## Dataset items
·····

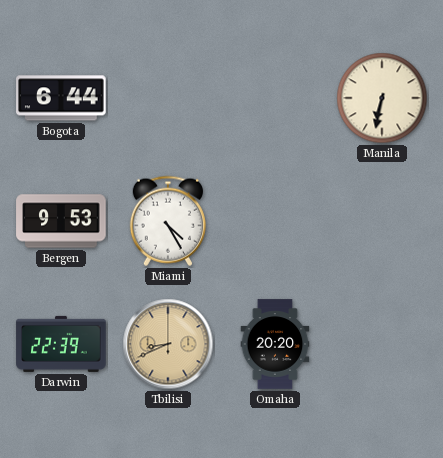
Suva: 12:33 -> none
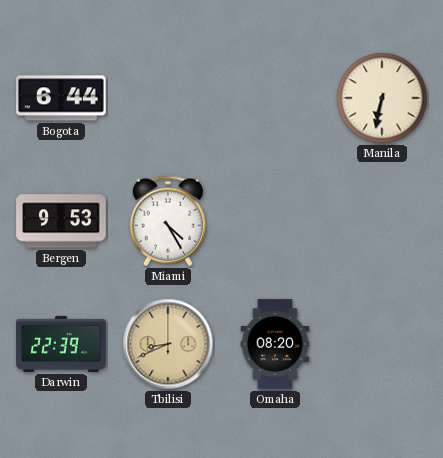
Omaha: 20:20 -> 08:20
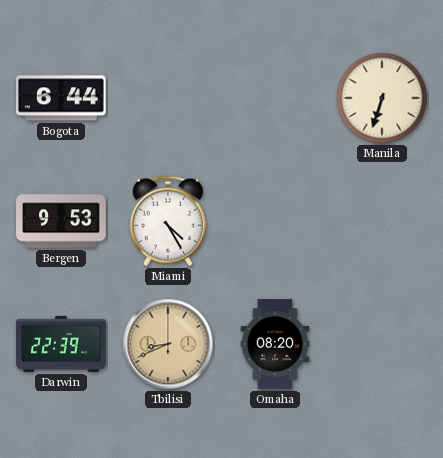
Manila: 6:32 -> 6:33
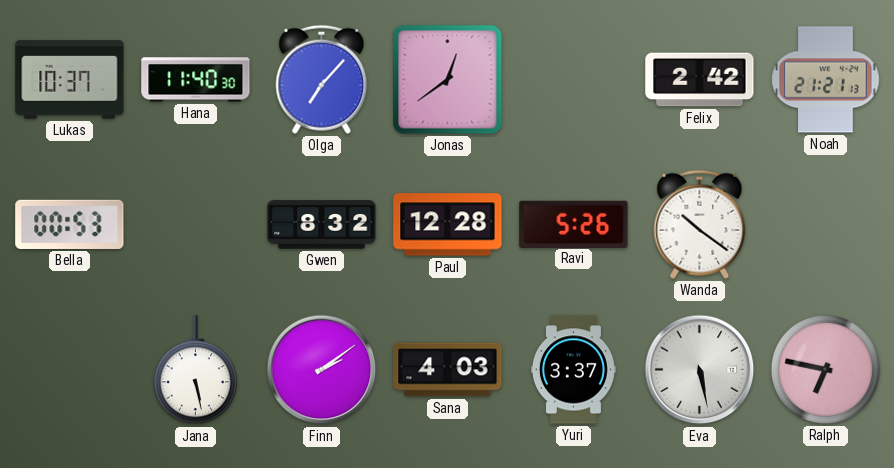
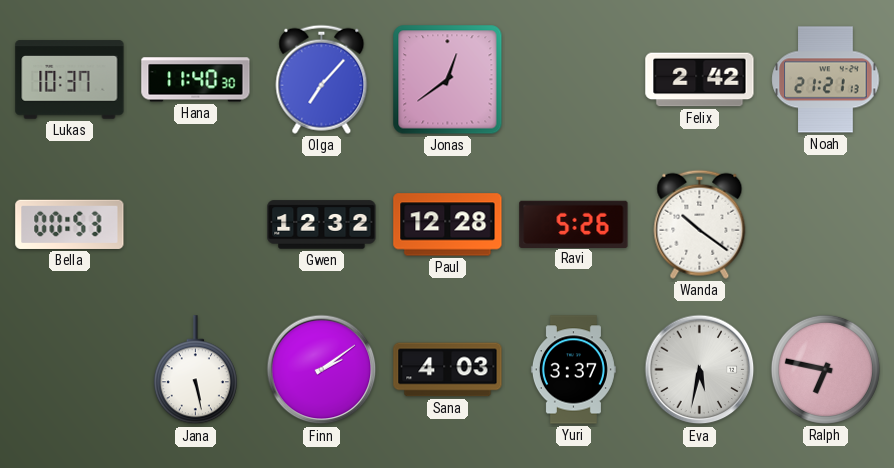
Gwen: 8:32 -> 12:32
Eva: 5:28 -> 5:32
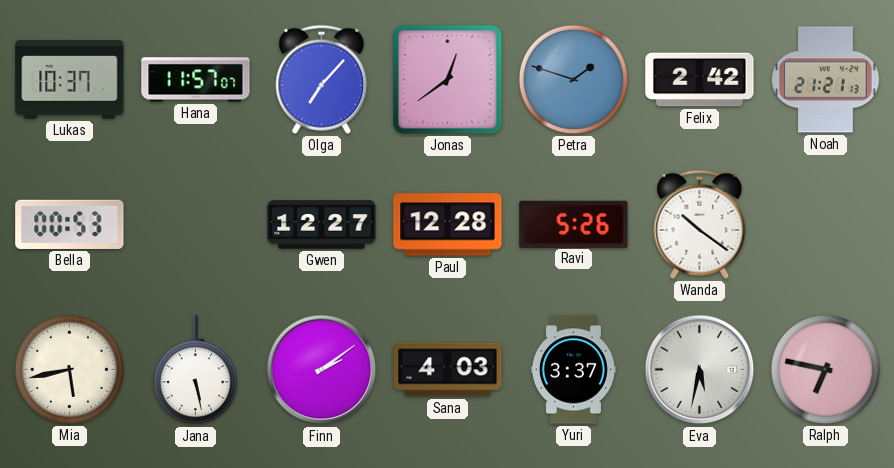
Hana: 11:40 -> 11:57
Petra: none -> 1:48
Gwen: 12:32 -> 12:27
Mia: none -> 5:43
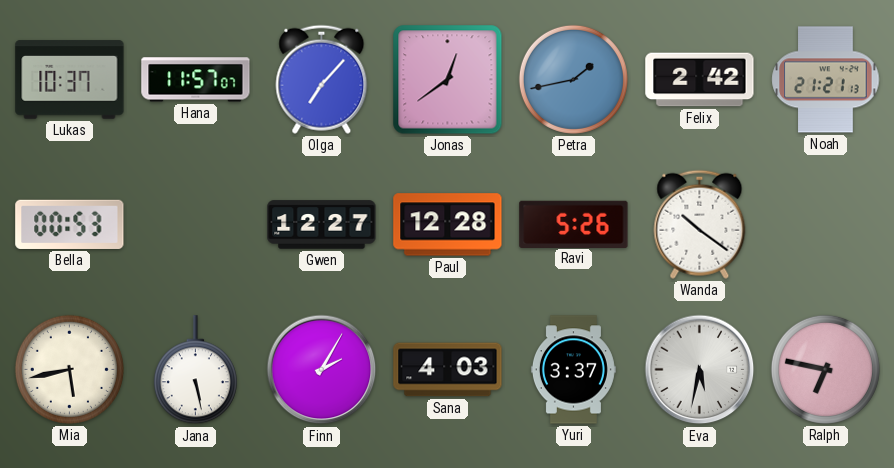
Petra: 1:48 -> 1:43
Finn: 2:09 -> 2:05
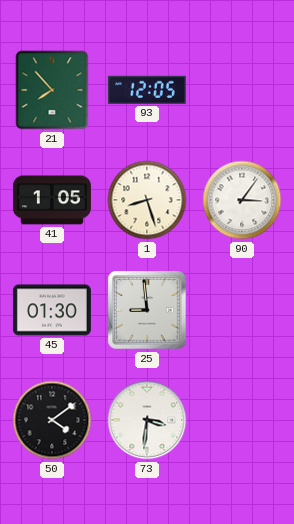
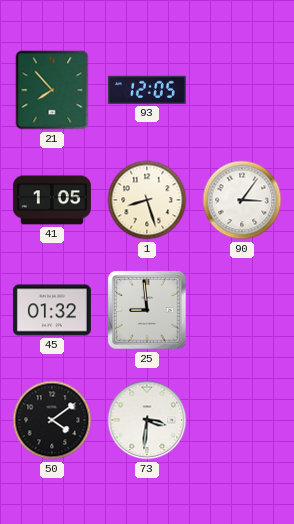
45: 01:30 -> 01:32
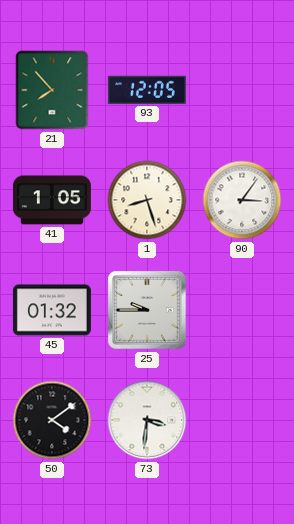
25: 8:59 -> 9:45
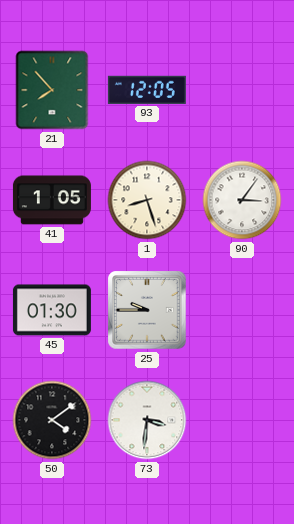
45: 01:32 -> 01:30
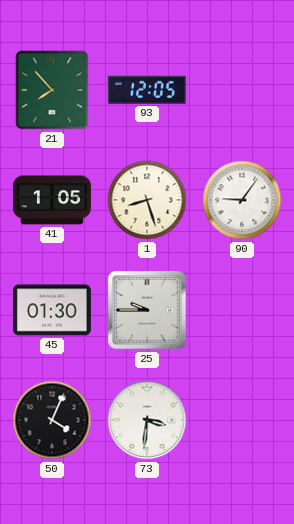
90: 3:06 -> 9:06
50: 4:09 -> 4:04
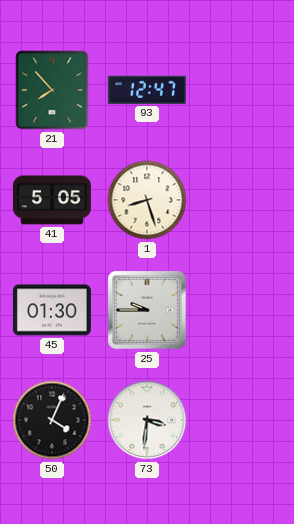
93: 12:05 -> 12:47
41: 1:05 -> 5:05
90: 9:06 -> none
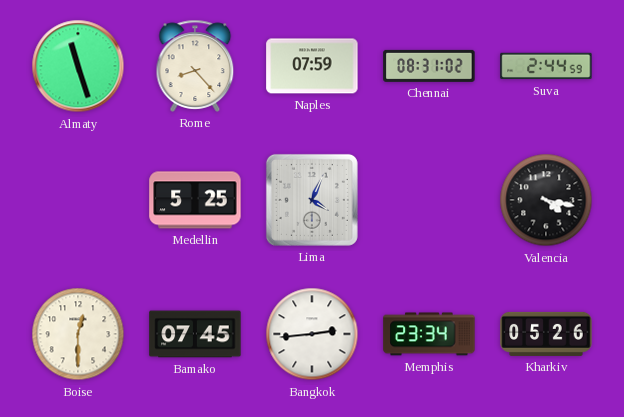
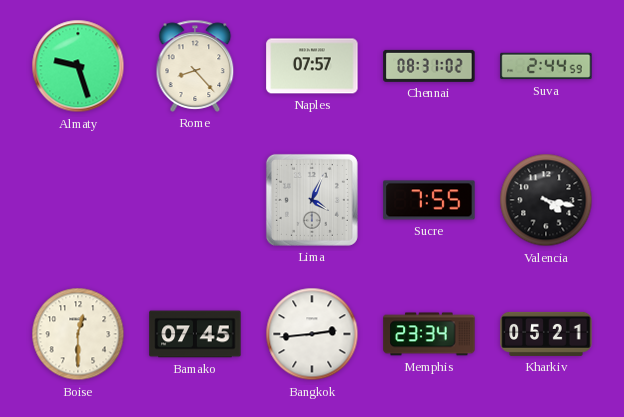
Almaty: 11:27 -> 9:27
Naples: 07:59 -> 07:57
Medellin: 5:25 -> none
Sucre: none -> 7:55
Kharkiv: 05:26 -> 05:21
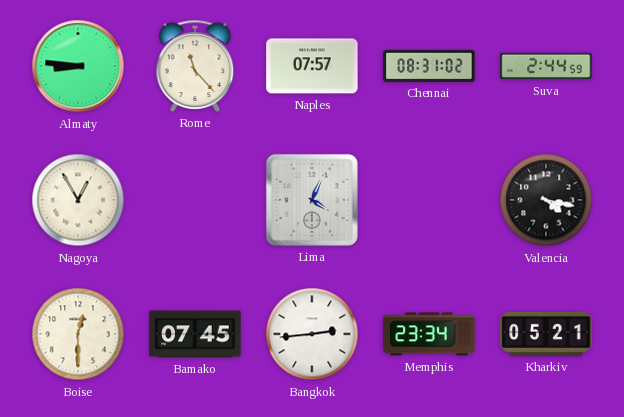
Almaty: 9:27 -> 8:46
Rome: 8:23 -> 11:23
Nagoya: none -> 12:55
Sucre: 7:55 -> none
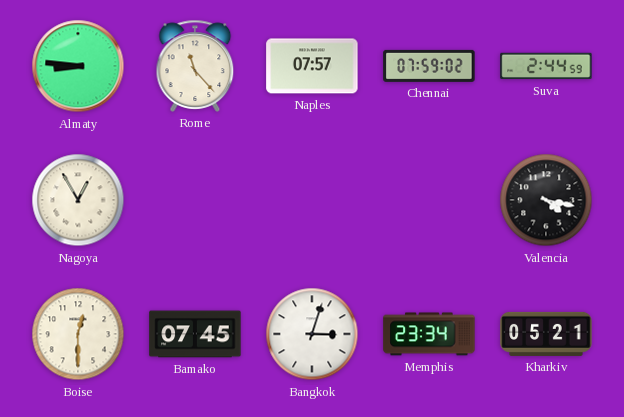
Chennai: 08:31 -> 07:59
Lima: 4:04 -> none
Bangkok: 2:44 -> 3:03
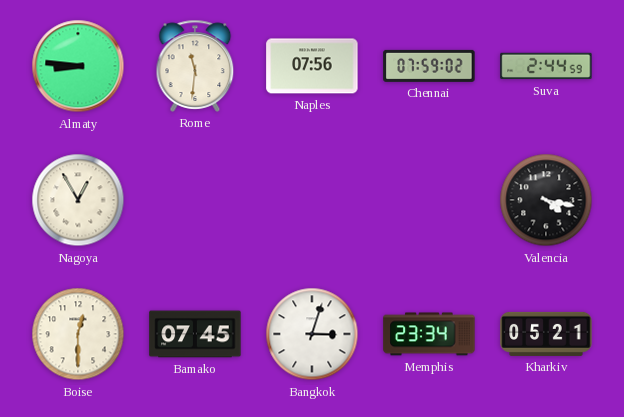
Rome: 11:23 -> 11:31
Naples: 07:57 -> 07:56
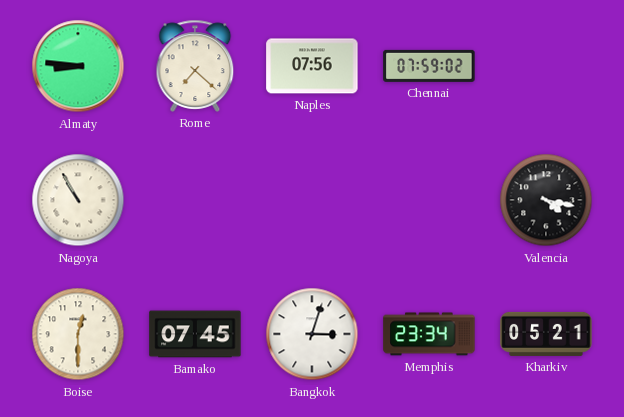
Rome: 11:31 -> 7:22
Suva: 2:44 -> none
Nagoya: 12:55 -> 10:55
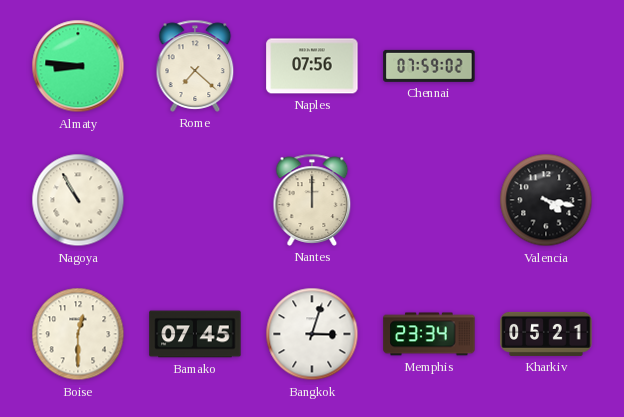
Nantes: none -> 12:00
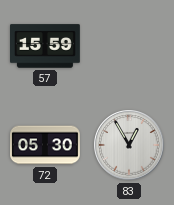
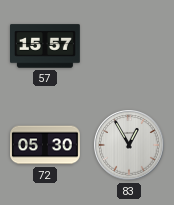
57: 15:59 -> 15:57
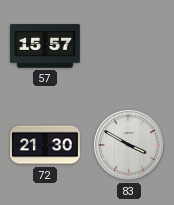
72: 05:30 -> 21:30
83: 12:55 -> 3:50
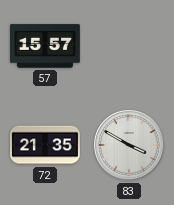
72: 21:30 -> 21:35
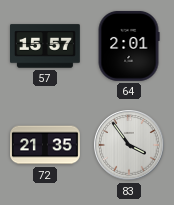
64: none -> 2:01
83: 3:50 -> 3:54
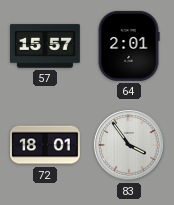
72: 21:35 -> 18:01
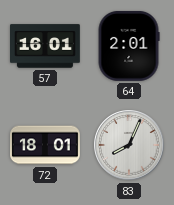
57: 15:57 -> 16:01
83: 3:54 -> 8:04
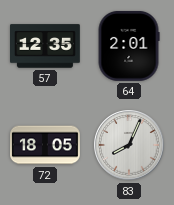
57: 16:01 -> 12:35
72: 18:01 -> 18:05
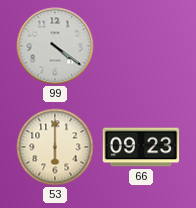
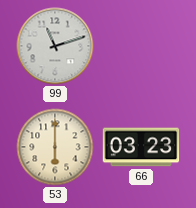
99: 4:21 -> 11:12
66: 09:23 -> 03:23
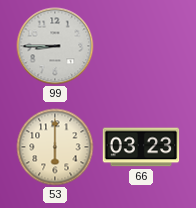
99: 11:12 -> 8:45
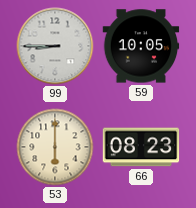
59: none -> 10:05
66: 03:23 -> 08:23
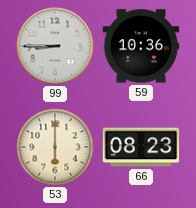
59: 10:05 -> 10:36
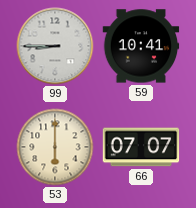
59: 10:36 -> 10:41
66: 08:23 -> 07:07
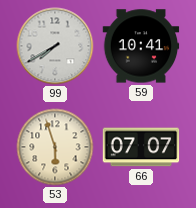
99: 8:45 -> 7:40
53: 6:00 -> 5:57
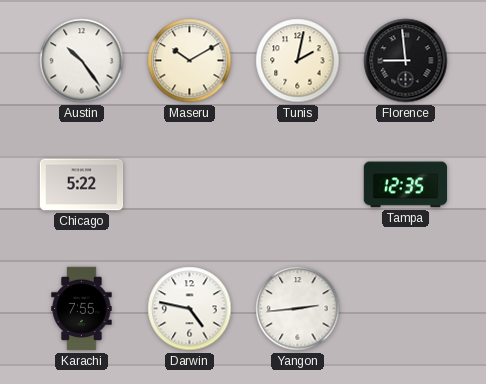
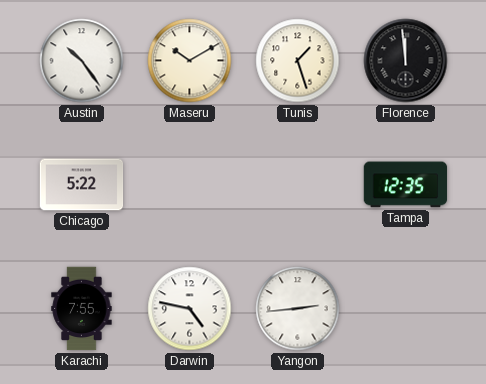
Tunis: 2:02 -> 1:27
Florence: 8:59 -> 11:59
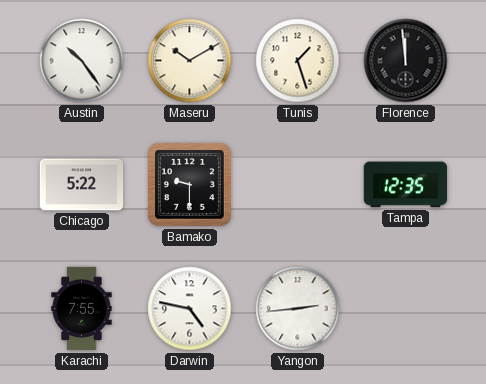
Bamako: none -> 9:30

·····

## Goal of the exercise
Rewrite all the records above, changing every "none" to "blank" and leaving everything else as it is. Omit the picture lines from your answer.

## Answer to the problem
Suva: 12:33 -> blank
Omaha: 20:20 -> 08:20
Manila: 6:32 -> 6:33
Gwen: 8:32 -> 12:32
Eva: 5:28 -> 5:32
Hana: 11:40 -> 11:57
Petra: blank -> 1:48
Gwen: 12:32 -> 12:27
Mia: blank -> 5:43
Petra: 1:48 -> 1:43
Finn: 2:09 -> 2:05
45: 01:30 -> 01:32
25: 8:59 -> 9:45
45: 01:32 -> 01:30
90: 3:06 -> 9:06
50: 4:09 -> 4:04
93: 12:05 -> 12:47
41: 1:05 -> 5:05
90: 9:06 -> blank
Almaty: 11:27 -> 9:27
Naples: 07:59 -> 07:57
Medellin: 5:25 -> blank
Sucre: blank -> 7:55
Kharkiv: 05:26 -> 05:21
Almaty: 9:27 -> 8:46
Rome: 8:23 -> 11:23
Nagoya: blank -> 12:55
Sucre: 7:55 -> blank
Chennai: 08:31 -> 07:59
Lima: 4:04 -> blank
Bangkok: 2:44 -> 3:03
Rome: 11:23 -> 11:31
Naples: 07:57 -> 07:56
Rome: 11:31 -> 7:22
Suva: 2:44 -> blank
Nagoya: 12:55 -> 10:55
Nantes: blank -> 12:00
57: 15:59 -> 15:57
72: 05:30 -> 21:30
83: 12:55 -> 3:50
72: 21:30 -> 21:35
64: blank -> 2:01
83: 3:50 -> 3:54
72: 21:35 -> 18:01
57: 15:57 -> 16:01
83: 3:54 -> 8:04
57: 16:01 -> 12:35
72: 18:01 -> 18:05
99: 4:21 -> 11:12
66: 09:23 -> 03:23
99: 11:12 -> 8:45
59: blank -> 10:05
66: 03:23 -> 08:23
59: 10:05 -> 10:36
59: 10:36 -> 10:41
66: 08:23 -> 07:07
99: 8:45 -> 7:40
53: 6:00 -> 5:57
Tunis: 2:02 -> 1:27
Florence: 8:59 -> 11:59
Bamako: blank -> 9:30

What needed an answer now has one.